To do: Substitute "middle point" for every occurrence of "center point" throughout the material below. Leave everything else unchanged.

(Data taken from a collection)
======

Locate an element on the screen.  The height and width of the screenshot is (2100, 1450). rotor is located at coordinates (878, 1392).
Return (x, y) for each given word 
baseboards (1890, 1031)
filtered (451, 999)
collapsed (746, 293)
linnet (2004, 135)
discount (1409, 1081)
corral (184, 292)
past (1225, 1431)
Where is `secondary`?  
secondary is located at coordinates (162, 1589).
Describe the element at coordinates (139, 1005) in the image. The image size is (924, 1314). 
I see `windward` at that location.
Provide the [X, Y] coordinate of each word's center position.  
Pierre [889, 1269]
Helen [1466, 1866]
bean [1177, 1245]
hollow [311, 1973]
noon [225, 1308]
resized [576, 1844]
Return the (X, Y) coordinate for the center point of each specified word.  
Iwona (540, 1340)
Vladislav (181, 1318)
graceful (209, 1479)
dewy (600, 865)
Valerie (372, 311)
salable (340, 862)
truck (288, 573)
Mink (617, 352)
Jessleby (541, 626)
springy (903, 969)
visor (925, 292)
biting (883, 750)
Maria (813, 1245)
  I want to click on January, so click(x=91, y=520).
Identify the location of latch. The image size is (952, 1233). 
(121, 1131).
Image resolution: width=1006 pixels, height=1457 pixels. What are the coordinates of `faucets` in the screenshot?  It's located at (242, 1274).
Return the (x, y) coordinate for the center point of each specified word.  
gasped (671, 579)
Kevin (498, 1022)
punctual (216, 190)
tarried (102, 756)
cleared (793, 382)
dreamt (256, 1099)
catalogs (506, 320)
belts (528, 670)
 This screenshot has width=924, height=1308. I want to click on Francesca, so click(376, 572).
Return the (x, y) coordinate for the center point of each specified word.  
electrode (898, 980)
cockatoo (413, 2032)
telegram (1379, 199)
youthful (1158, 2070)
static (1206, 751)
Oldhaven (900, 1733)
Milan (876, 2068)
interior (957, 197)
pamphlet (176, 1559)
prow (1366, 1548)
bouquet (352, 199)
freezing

======

Exercise solution:
Locate an element on the screen.  The height and width of the screenshot is (2100, 1450). rotor is located at coordinates (878, 1392).
Return (x, y) for each given word 
baseboards (1890, 1031)
filtered (451, 999)
collapsed (746, 293)
linnet (2004, 135)
discount (1409, 1081)
corral (184, 292)
past (1225, 1431)
Where is `secondary`?  
secondary is located at coordinates (162, 1589).
Describe the element at coordinates (139, 1005) in the image. The image size is (924, 1314). 
I see `windward` at that location.
Provide the [X, Y] coordinate of each word's center position.  
Pierre [889, 1269]
Helen [1466, 1866]
bean [1177, 1245]
hollow [311, 1973]
noon [225, 1308]
resized [576, 1844]
Return the (X, Y) coordinate for the middle point of each specified word.  
Iwona (540, 1340)
Vladislav (181, 1318)
graceful (209, 1479)
dewy (600, 865)
Valerie (372, 311)
salable (340, 862)
truck (288, 573)
Mink (617, 352)
Jessleby (541, 626)
springy (903, 969)
visor (925, 292)
biting (883, 750)
Maria (813, 1245)
  I want to click on January, so click(x=91, y=520).
Identify the location of latch. The image size is (952, 1233). 
(121, 1131).
Image resolution: width=1006 pixels, height=1457 pixels. What are the coordinates of `faucets` in the screenshot?  It's located at (242, 1274).
Return the (x, y) coordinate for the middle point of each specified word.  
gasped (671, 579)
Kevin (498, 1022)
punctual (216, 190)
tarried (102, 756)
cleared (793, 382)
dreamt (256, 1099)
catalogs (506, 320)
belts (528, 670)
 This screenshot has width=924, height=1308. I want to click on Francesca, so click(376, 572).
Return the (x, y) coordinate for the middle point of each specified word.  
electrode (898, 980)
cockatoo (413, 2032)
telegram (1379, 199)
youthful (1158, 2070)
static (1206, 751)
Oldhaven (900, 1733)
Milan (876, 2068)
interior (957, 197)
pamphlet (176, 1559)
prow (1366, 1548)
bouquet (352, 199)
freezing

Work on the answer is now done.